Try it>
An exact transcript is required of the lines below, from the one containing "none -> green plate E11:E13 level 1" through the very last; leave every picture out of it.

>>>>

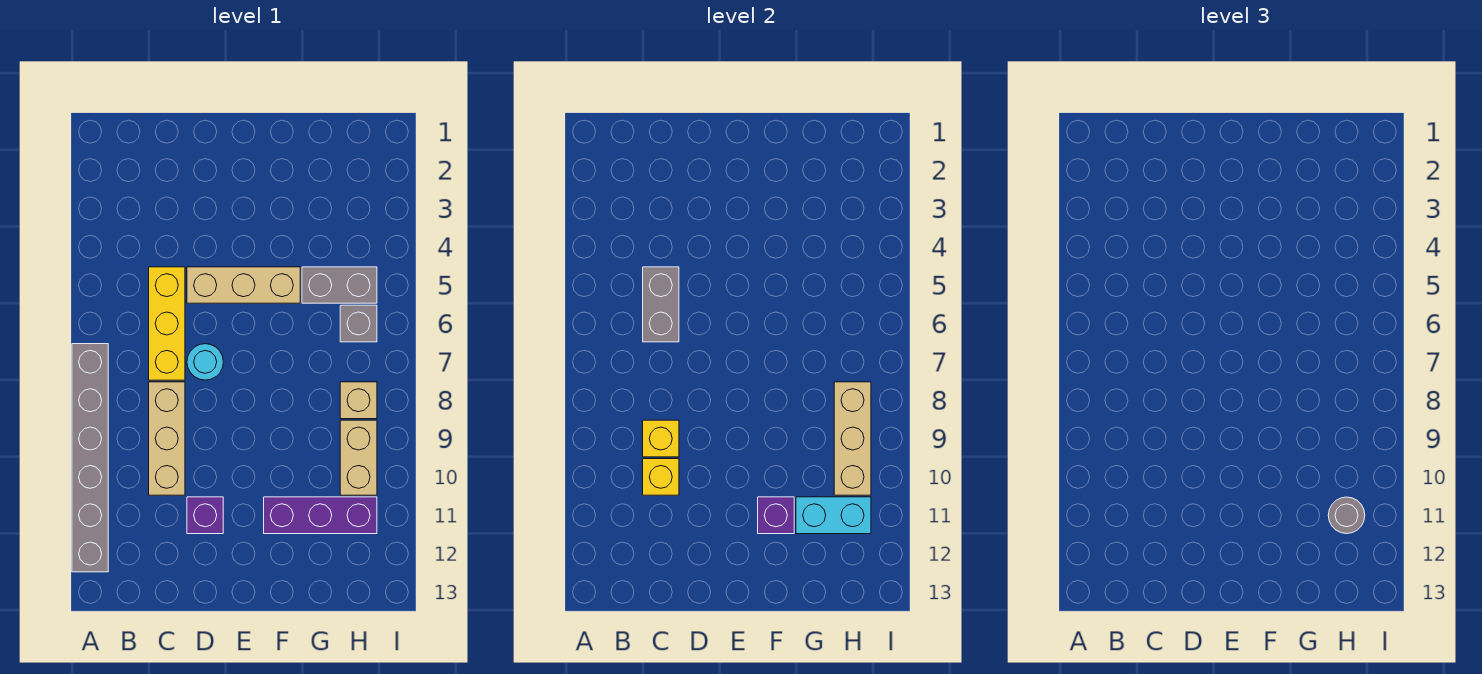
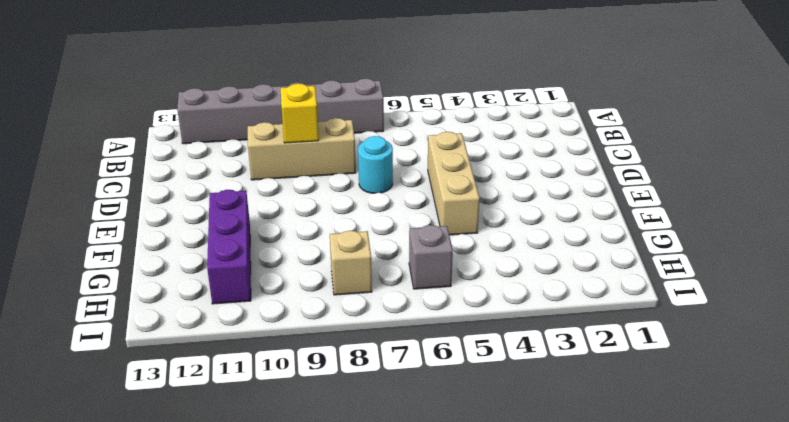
none -> yellow brick C5:C7 level 1
none -> purple brick D11 level 1
none -> grey brick G5:H5 level 1

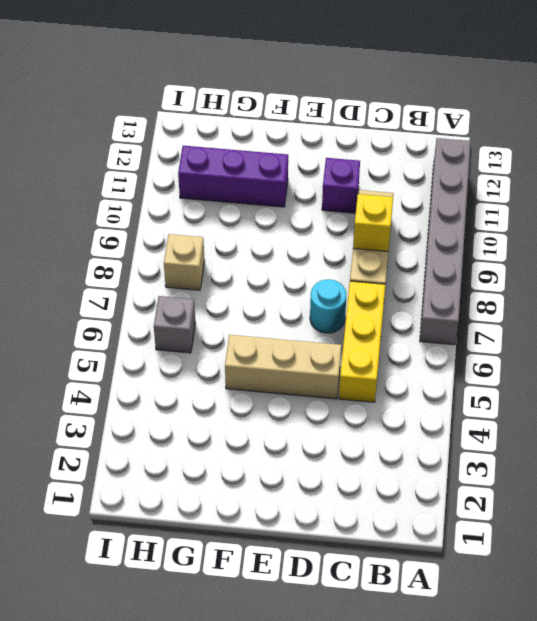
none -> grey brick G5:H5 level 1
none -> tan brick H9:H10 level 1
none -> grey brick C5:C6 level 2

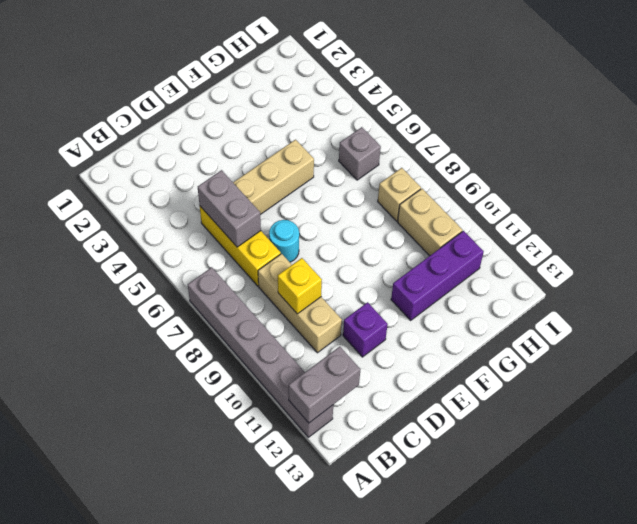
grey brick A12:B12 level 2 -> grey brick G5:H5 level 1
none -> yellow brick C10 level 2
none -> purple brick F11 level 2
none -> cyan brick G11:H11 level 2

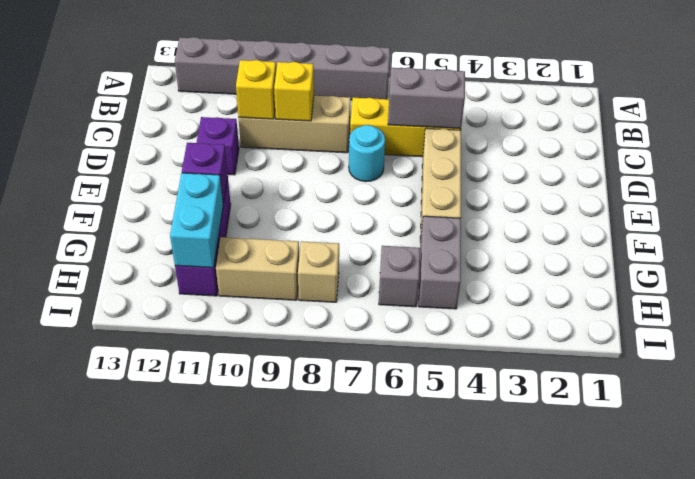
none -> tan brick H8:H10 level 2
none -> grey round brick H11 level 3

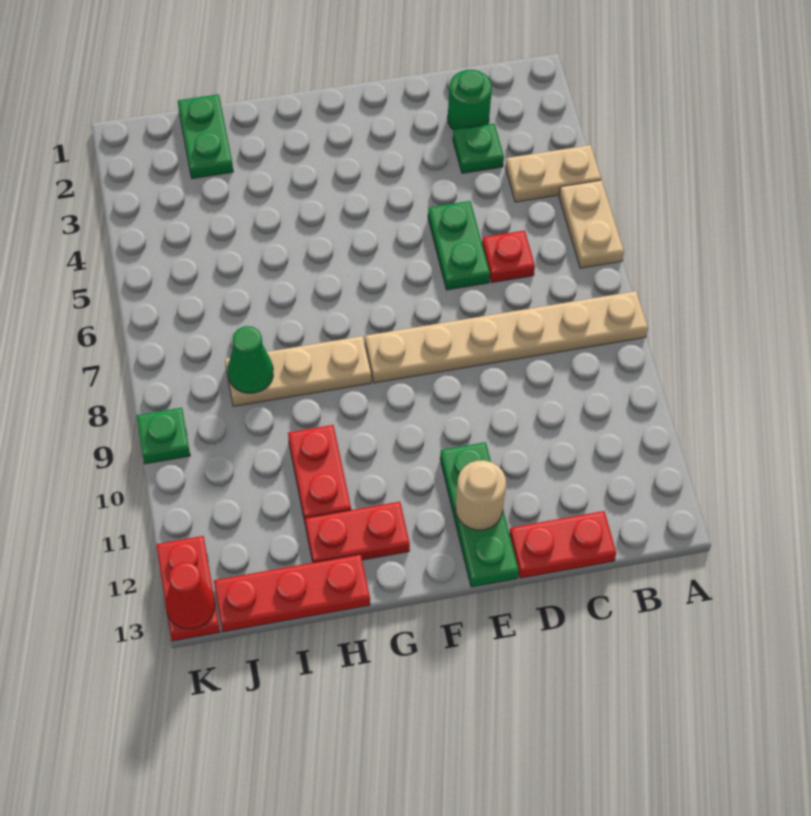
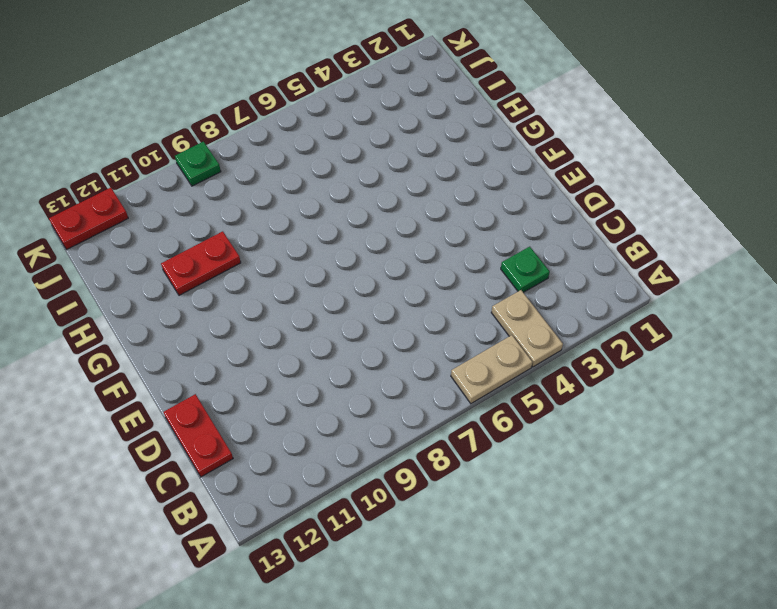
none -> tan plate A8:F8 level 1
none -> green round brick C2 level 1
none -> red plate C6 level 1

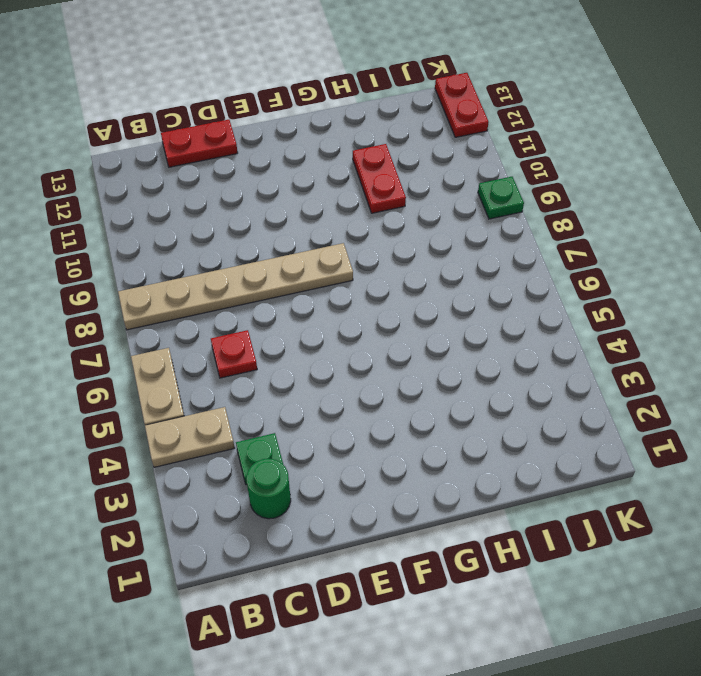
none -> green plate D5:D6 level 1
none -> green plate E11:E13 level 1
none -> tan plate G8:I8 level 1

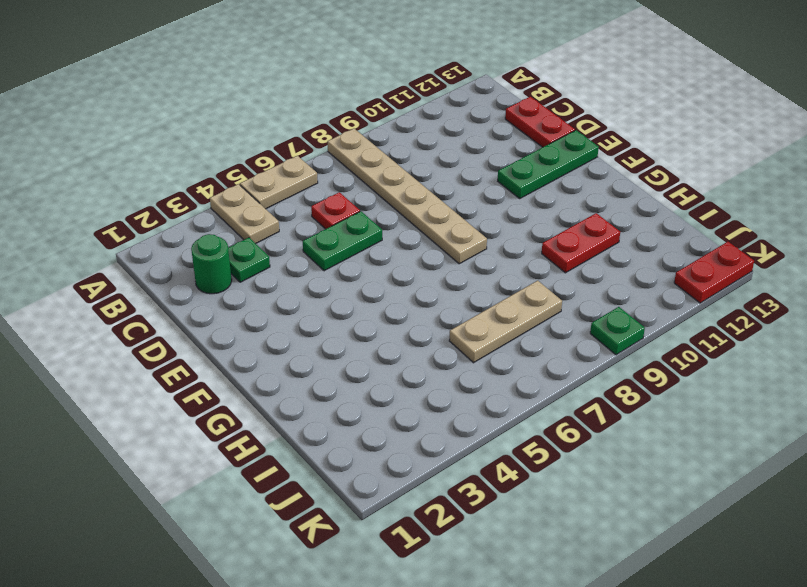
tan plate I6:I8 level 1 -> tan plate G8:I8 level 1
none -> red plate G12:H12 level 1
none -> red plate H13:J13 level 1
none -> green plate I1:I2 level 1

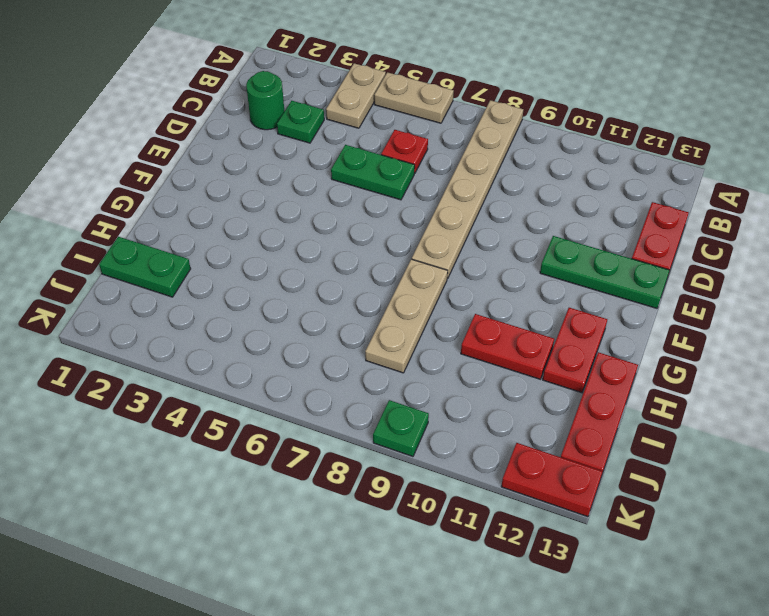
none -> tan round brick E12 level 2
none -> green cone I8 level 2
none -> red cone K13 level 2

<<<<

Answer to this exercise>
none -> green plate E11:E13 level 1
none -> tan plate G8:I8 level 1

tan plate I6:I8 level 1 -> tan plate G8:I8 level 1
none -> red plate G12:H12 level 1
none -> red plate H13:J13 level 1
none -> green plate I1:I2 level 1

none -> tan round brick E12 level 2
none -> green cone I8 level 2
none -> red cone K13 level 2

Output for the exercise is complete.